Stored data Block Start

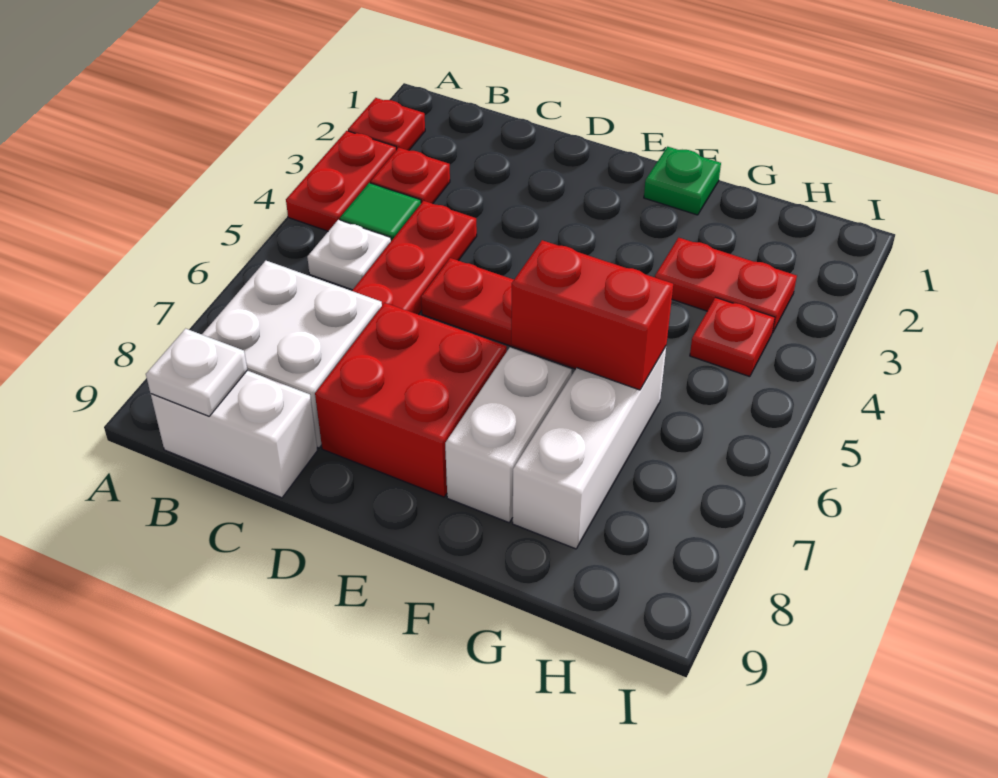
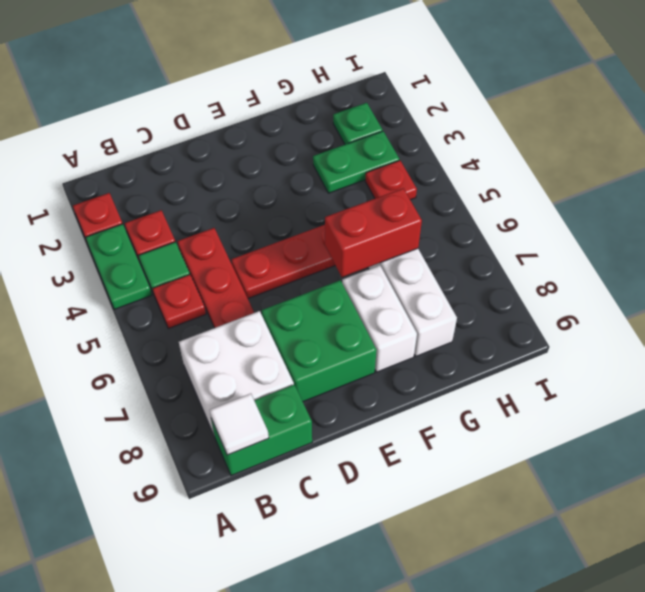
red plate A3:A4 level 1 -> green plate A3:A4 level 1
white plate B5 level 1 -> red plate B5 level 1
white brick B9:C9 level 1 -> green brick B9:C9 level 1
white plate B9 level 2 -> white tile B9 level 2
red brick D7:E8 level 1 -> green brick D7:E8 level 1
green plate F1 level 1 -> green plate H2 level 1
red plate G3:H3 level 1 -> green plate G3:H3 level 1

Stored data Block End

• _Directions for this task_
The records above are to be set down exactly as written, with no images.

• _Exercise answer_
red plate A3:A4 level 1 -> green plate A3:A4 level 1
white plate B5 level 1 -> red plate B5 level 1
white brick B9:C9 level 1 -> green brick B9:C9 level 1
white plate B9 level 2 -> white tile B9 level 2
red brick D7:E8 level 1 -> green brick D7:E8 level 1
green plate F1 level 1 -> green plate H2 level 1
red plate G3:H3 level 1 -> green plate G3:H3 level 1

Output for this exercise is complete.